Please report each line of the data below that contains "switch".

**Given records:**
++++++++++++++++++++

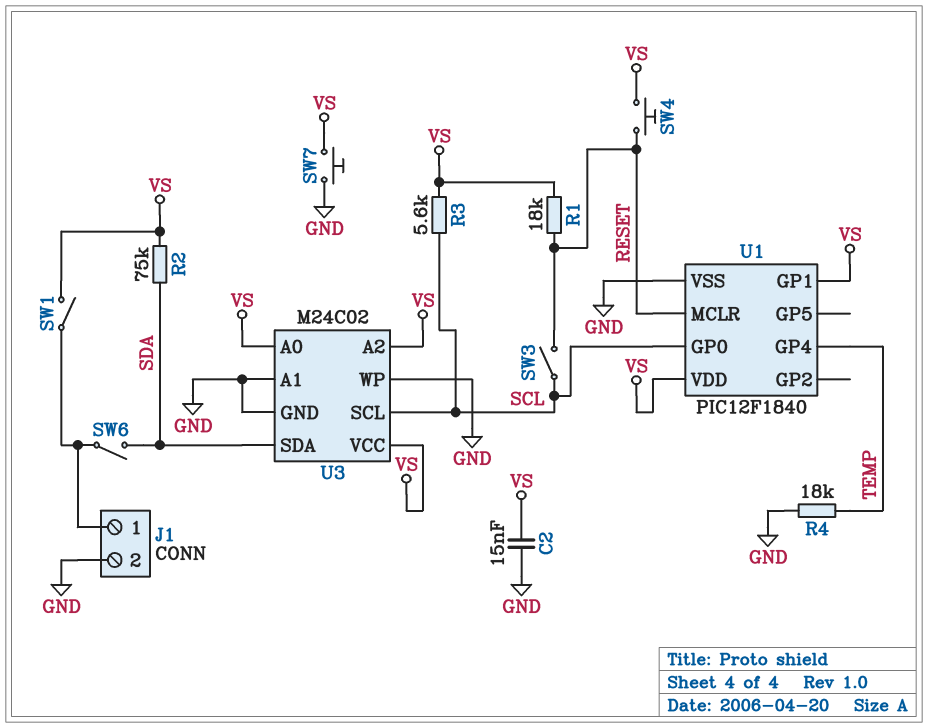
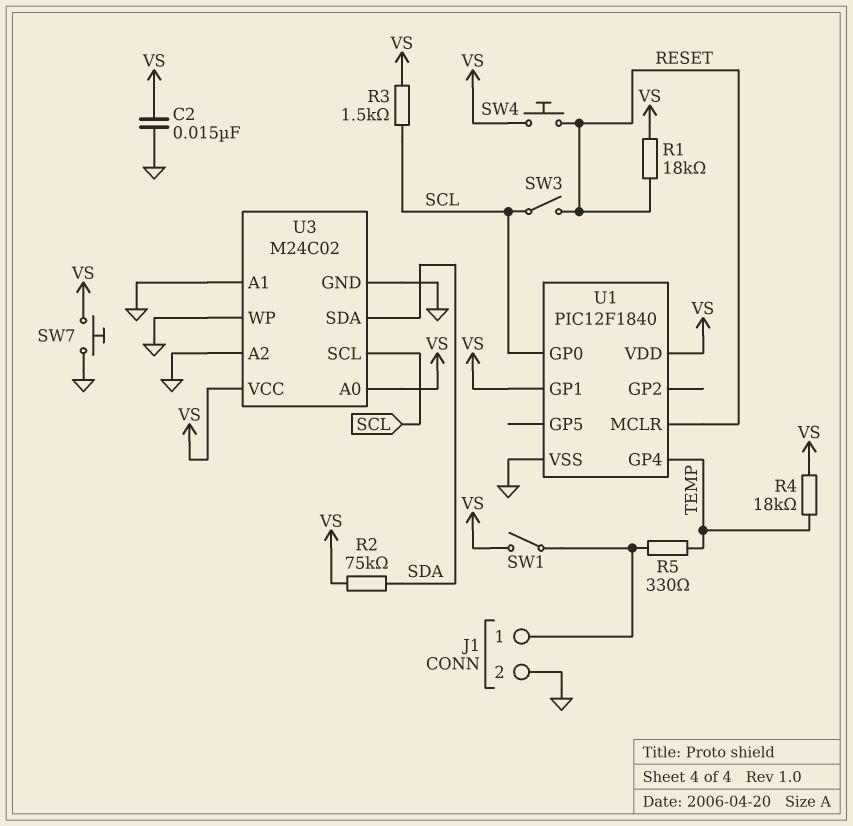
R3: 5.6k (SCL, VS) -> 1.5k (SCL, VS)
R4: 18k (GND, TEMP) -> 18k (TEMP, VS)
R5: none -> 330 (J1/1, TEMP)
SW6: switch (J1/1, SDA) -> none
U3 pin A2: VS -> GND

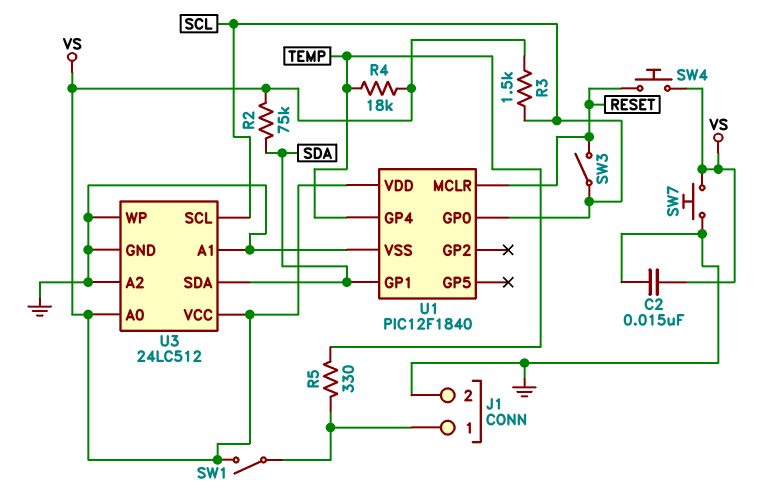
R1: 18k (RESET, VS) -> none
U1 pin GP1: VS -> SDA
U3: M24C02 -> 24LC512

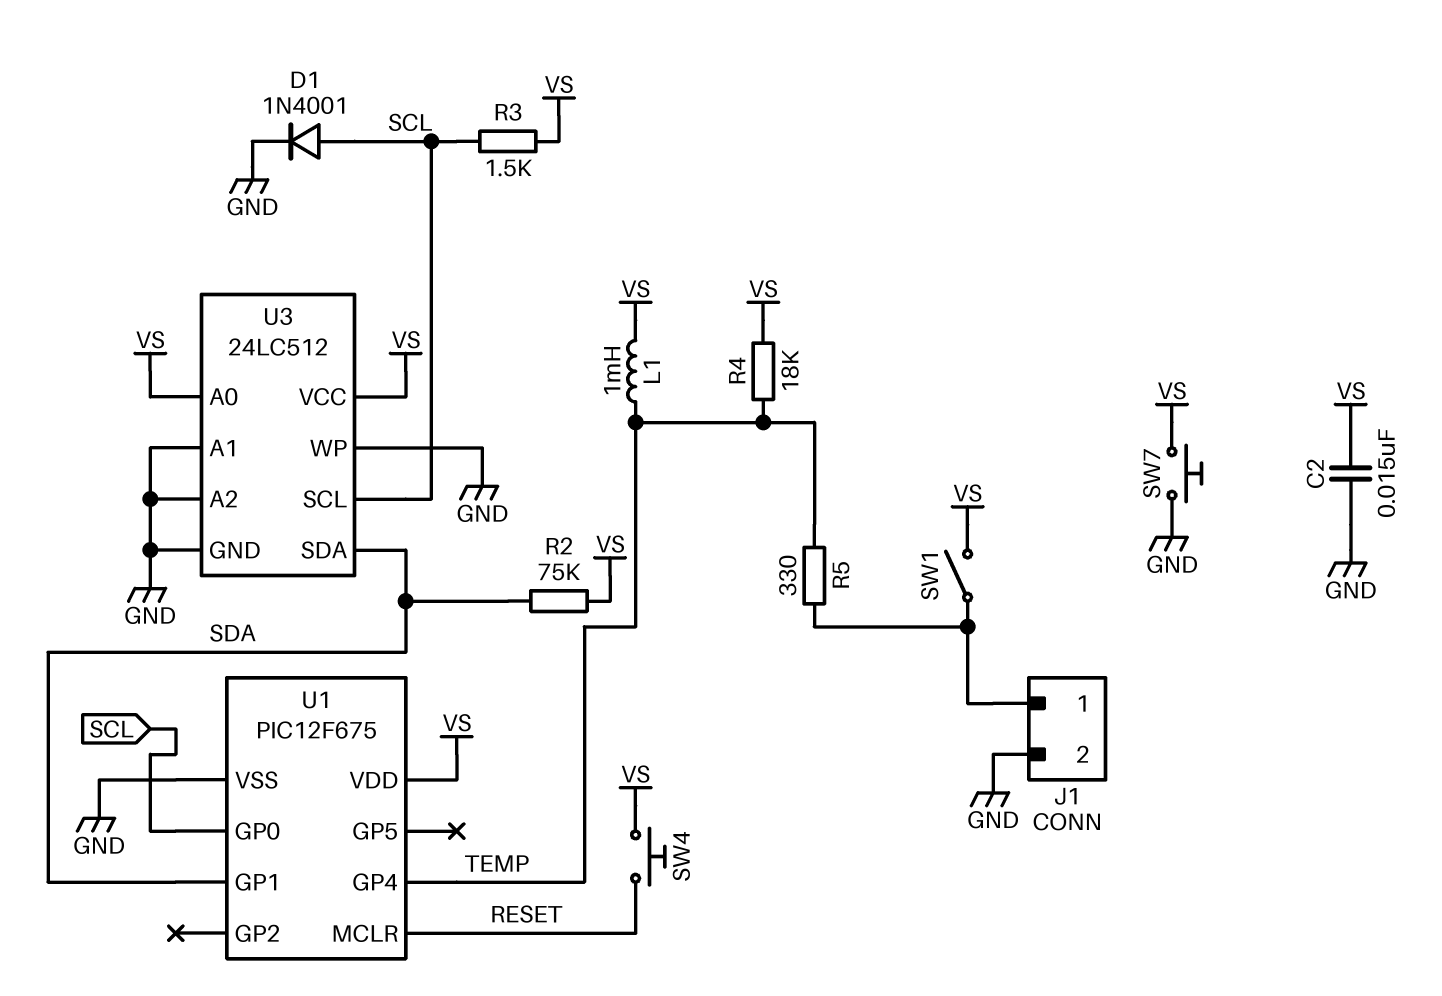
D1: none -> diode 1N4001 (A SCL, K GND)
L1: none -> 1mH (TEMP, VS)
SW3: switch (RESET, SCL) -> none
U1: PIC12F1840 -> PIC12F675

++++++++++++++++++++

**Task answer:**
SW6: switch (J1/1, SDA) -> none
SW3: switch (RESET, SCL) -> none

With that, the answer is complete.